Stored data:
* * * * * * *
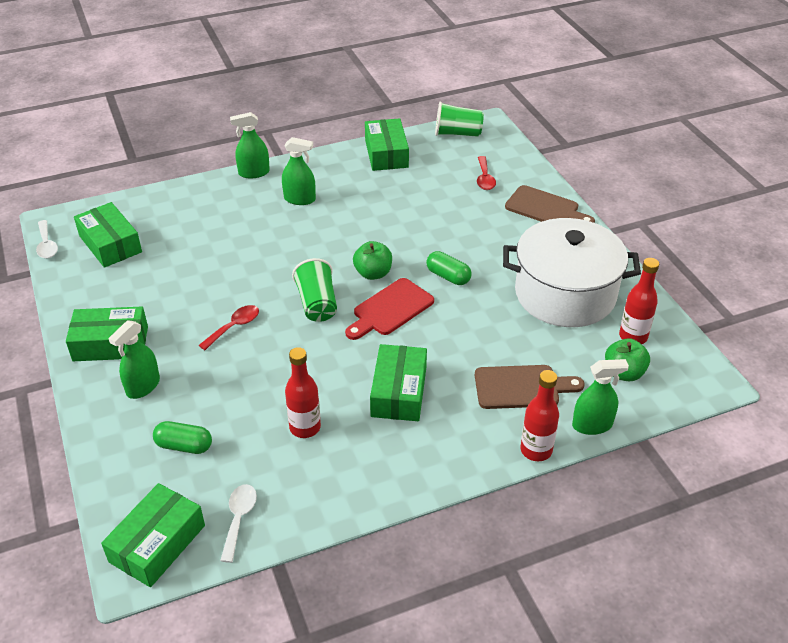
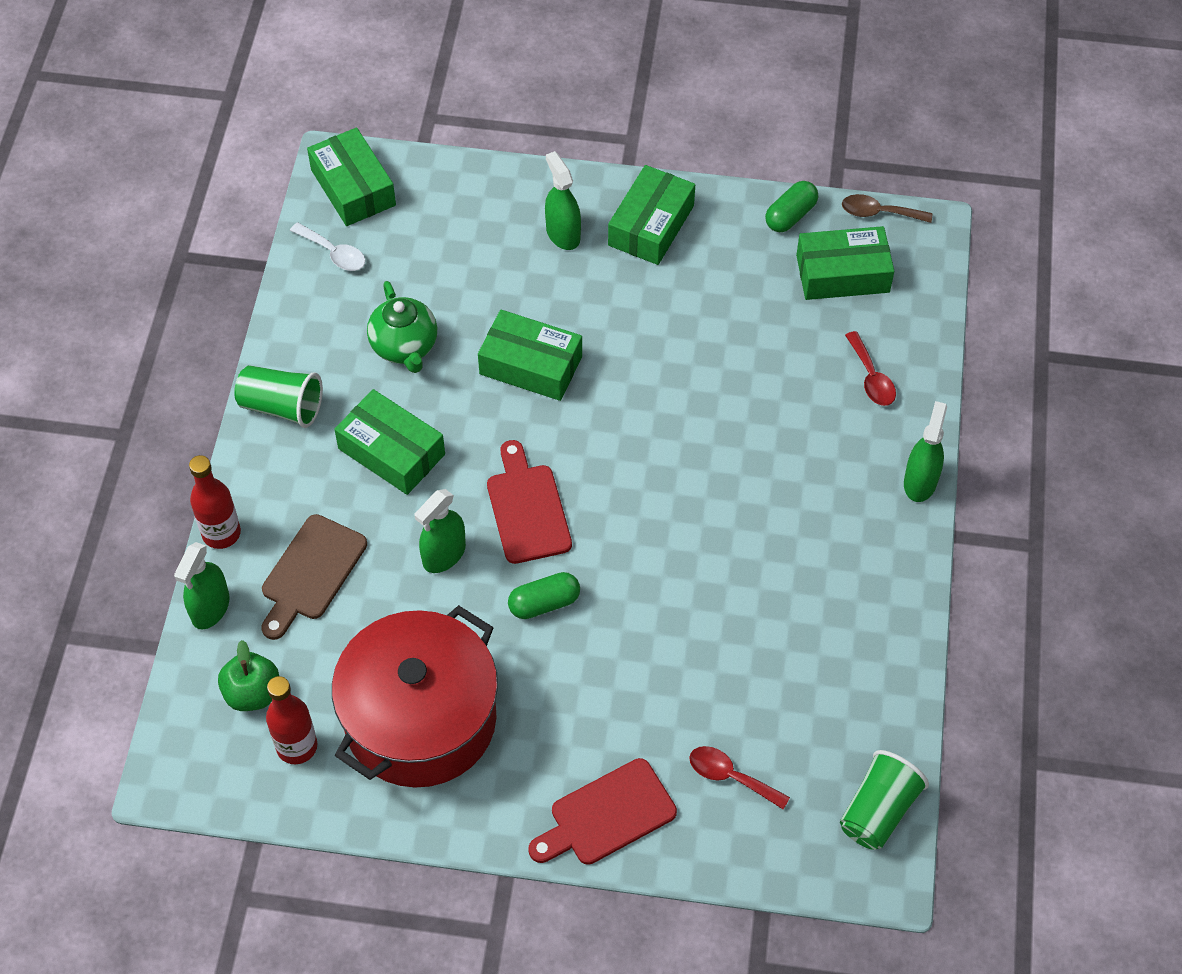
camera: 120 degrees right, 15 degrees up
(47, 245) = (878, 213): white spoon -> brown spoon
(184, 446) = (454, 241): green capsule -> green capsule (790, 216)
(234, 327) = (603, 343): red spoon -> red spoon (871, 378)
(300, 199) = (820, 511): green spray bottle -> green spray bottle (444, 555)
(305, 427) = (405, 347): red bottle -> green teapot
(317, 304) = (588, 438): green cup -> green cup (282, 407)
(373, 273) = (605, 522): green apple -> none
(386, 153) = (876, 675): green box -> green box (531, 365)
(545, 208) = (607, 815): brown cutting board -> red cutting board
(565, 294) = (420, 719): white pot -> red pot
* * * * * * *
To do: Could you repeat all of the material exactly? Pictures should not be copied.

Exercise result:
camera: 120 degrees right, 15 degrees up
(47, 245) = (878, 213): white spoon -> brown spoon
(184, 446) = (454, 241): green capsule -> green capsule (790, 216)
(234, 327) = (603, 343): red spoon -> red spoon (871, 378)
(300, 199) = (820, 511): green spray bottle -> green spray bottle (444, 555)
(305, 427) = (405, 347): red bottle -> green teapot
(317, 304) = (588, 438): green cup -> green cup (282, 407)
(373, 273) = (605, 522): green apple -> none
(386, 153) = (876, 675): green box -> green box (531, 365)
(545, 208) = (607, 815): brown cutting board -> red cutting board
(565, 294) = (420, 719): white pot -> red pot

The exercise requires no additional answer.